- _Records supplied_
◇ ◇ ◇ ◇ ◇ ◇ ◇

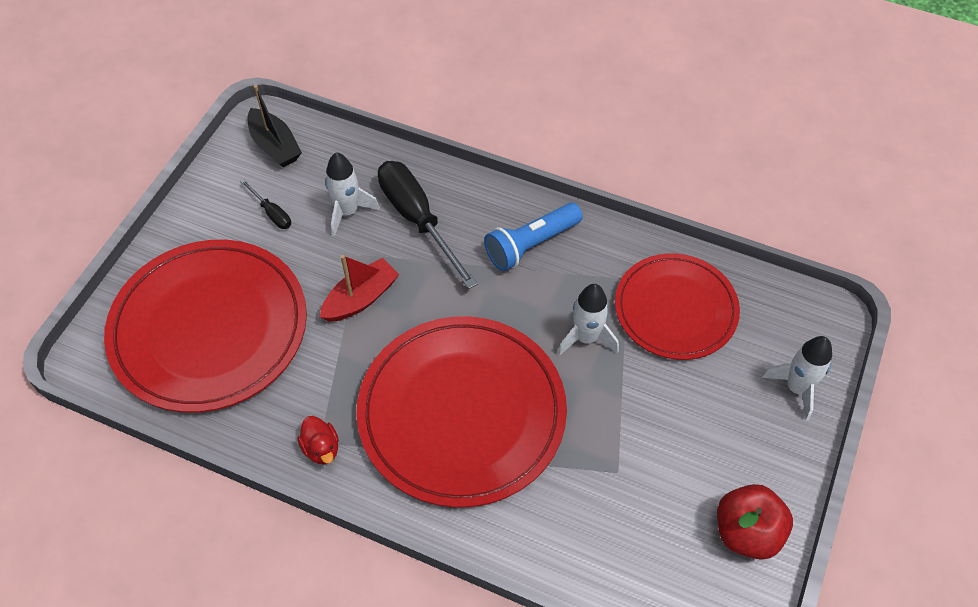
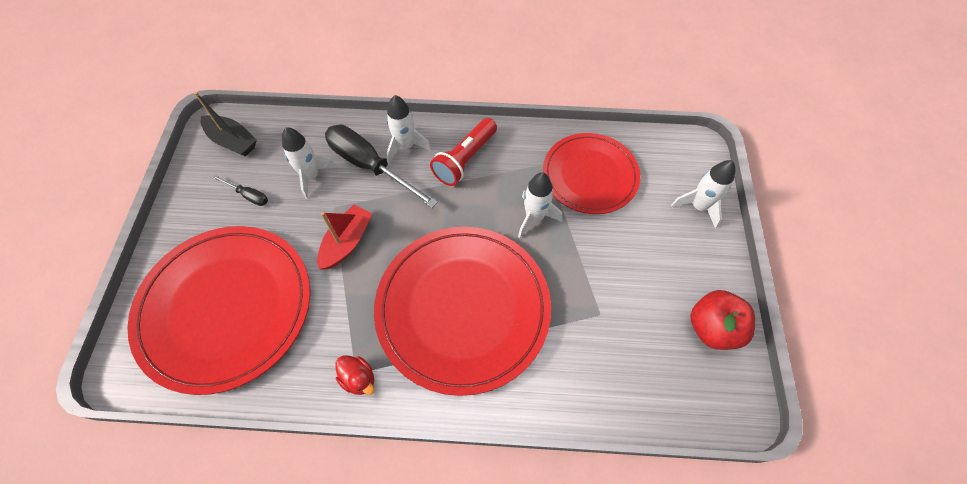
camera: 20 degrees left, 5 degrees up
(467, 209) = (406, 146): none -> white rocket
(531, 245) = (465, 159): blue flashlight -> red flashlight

◇ ◇ ◇ ◇ ◇ ◇ ◇

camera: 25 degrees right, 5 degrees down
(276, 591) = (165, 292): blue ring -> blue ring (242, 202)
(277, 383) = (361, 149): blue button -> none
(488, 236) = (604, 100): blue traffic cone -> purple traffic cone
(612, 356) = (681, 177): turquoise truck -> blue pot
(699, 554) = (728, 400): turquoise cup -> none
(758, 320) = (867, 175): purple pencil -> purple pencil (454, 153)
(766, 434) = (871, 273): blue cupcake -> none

◇ ◇ ◇ ◇ ◇ ◇ ◇

- _Goal of the exercise_
Would you print, exactly as written, every line above from the one holding "(277, 383) = (361, 149): blue button -> none" through the one holding "(766, 434) = (871, 273): blue cupcake -> none", with both included and no other lines?

- _Task answer_
(277, 383) = (361, 149): blue button -> none
(488, 236) = (604, 100): blue traffic cone -> purple traffic cone
(612, 356) = (681, 177): turquoise truck -> blue pot
(699, 554) = (728, 400): turquoise cup -> none
(758, 320) = (867, 175): purple pencil -> purple pencil (454, 153)
(766, 434) = (871, 273): blue cupcake -> none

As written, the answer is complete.